Search the listing below for the line containing "Wexia 274: [373,307,413,346]". From there through the line containing "Fleet 34: [637,534,676,566]", transcribe every line exactly, both ends included.

◆ **Exercise data**:
☆ ☆ ☆ ☆ ☆ ☆ ☆

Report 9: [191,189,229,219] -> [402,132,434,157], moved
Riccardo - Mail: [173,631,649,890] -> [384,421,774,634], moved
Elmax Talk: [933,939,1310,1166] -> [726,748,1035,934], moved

☆ ☆ ☆ ☆ ☆ ☆ ☆

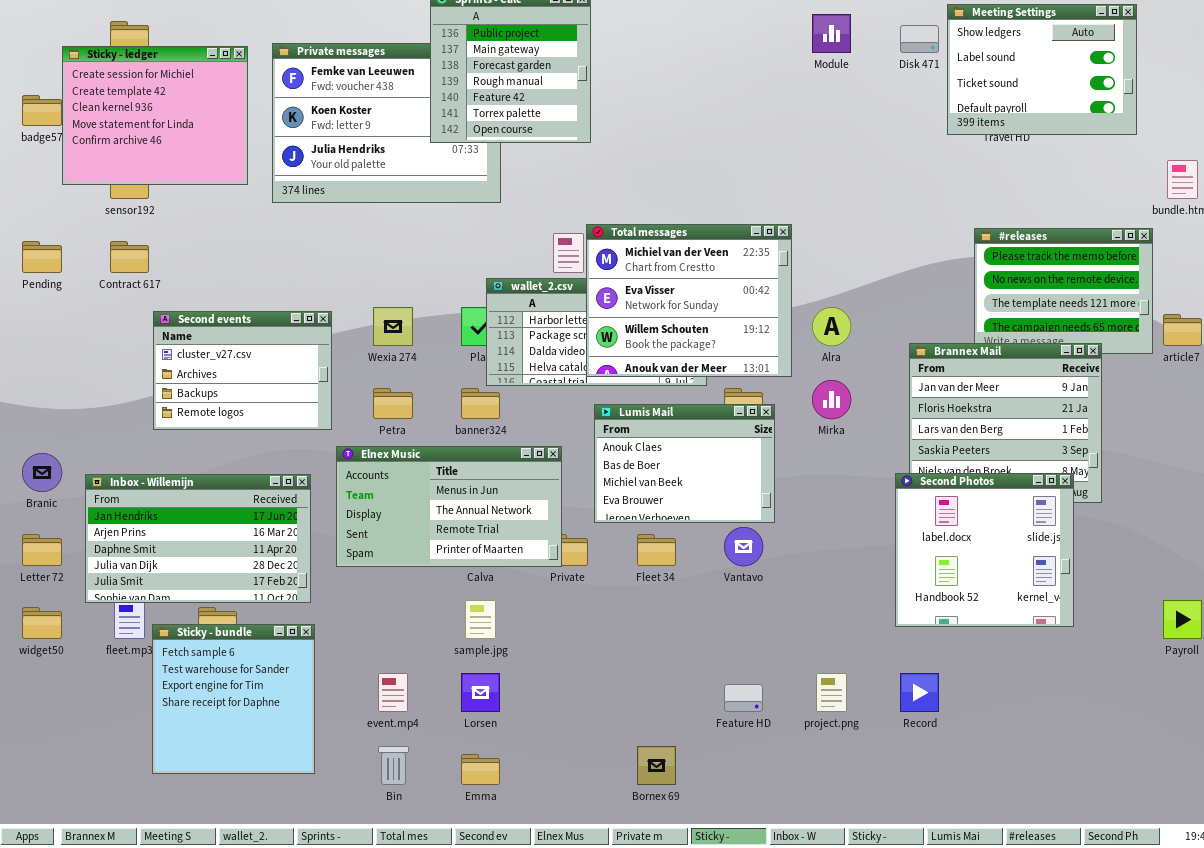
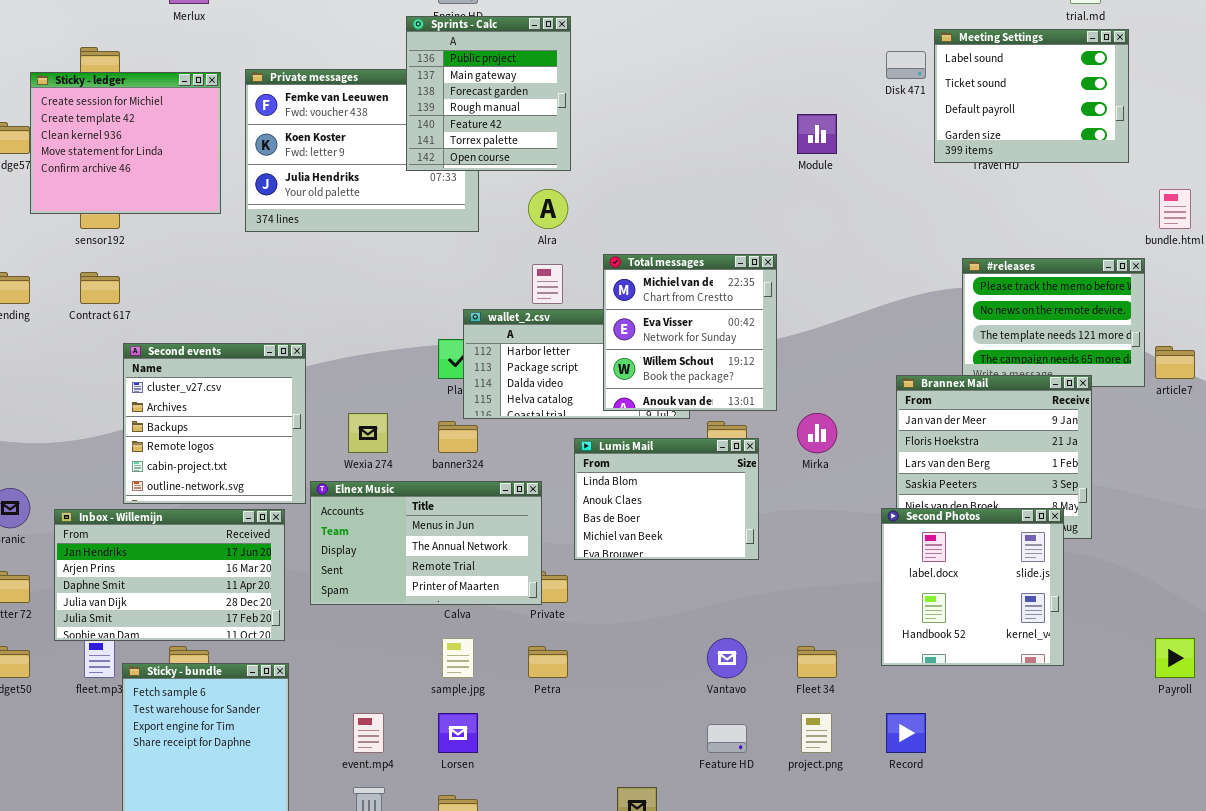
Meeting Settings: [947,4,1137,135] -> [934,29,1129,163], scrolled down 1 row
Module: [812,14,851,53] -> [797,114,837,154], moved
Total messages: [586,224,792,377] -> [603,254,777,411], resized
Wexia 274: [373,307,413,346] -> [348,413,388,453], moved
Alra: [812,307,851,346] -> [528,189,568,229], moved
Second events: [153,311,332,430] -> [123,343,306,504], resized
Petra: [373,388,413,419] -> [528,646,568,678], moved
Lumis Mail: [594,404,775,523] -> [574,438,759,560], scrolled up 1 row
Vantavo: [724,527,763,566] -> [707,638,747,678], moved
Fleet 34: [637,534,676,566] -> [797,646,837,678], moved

☆ ☆ ☆ ☆ ☆ ☆ ☆

◆ **Output for this exercise**:
Wexia 274: [373,307,413,346] -> [348,413,388,453], moved
Alra: [812,307,851,346] -> [528,189,568,229], moved
Second events: [153,311,332,430] -> [123,343,306,504], resized
Petra: [373,388,413,419] -> [528,646,568,678], moved
Lumis Mail: [594,404,775,523] -> [574,438,759,560], scrolled up 1 row
Vantavo: [724,527,763,566] -> [707,638,747,678], moved
Fleet 34: [637,534,676,566] -> [797,646,837,678], moved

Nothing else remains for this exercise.